[Object inventory comparisons]
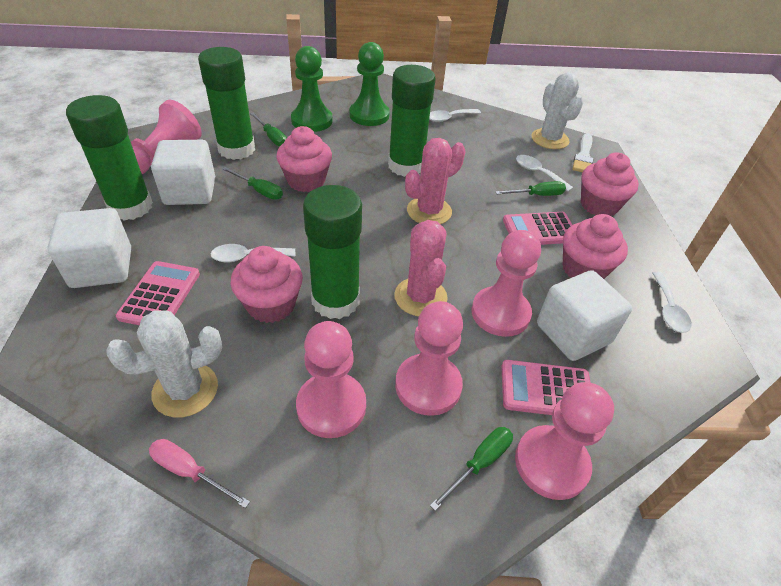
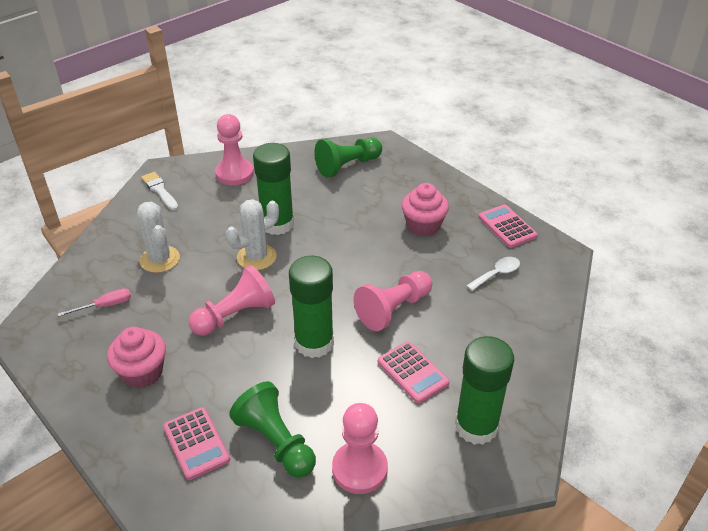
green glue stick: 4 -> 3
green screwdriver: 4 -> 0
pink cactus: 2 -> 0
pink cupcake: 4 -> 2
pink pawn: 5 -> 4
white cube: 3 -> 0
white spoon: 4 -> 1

■ About this task: Leave out the pictures and print every line of the data exactly.

■ Reply to the task:
green glue stick: 4 -> 3
green screwdriver: 4 -> 0
pink cactus: 2 -> 0
pink cupcake: 4 -> 2
pink pawn: 5 -> 4
white cube: 3 -> 0
white spoon: 4 -> 1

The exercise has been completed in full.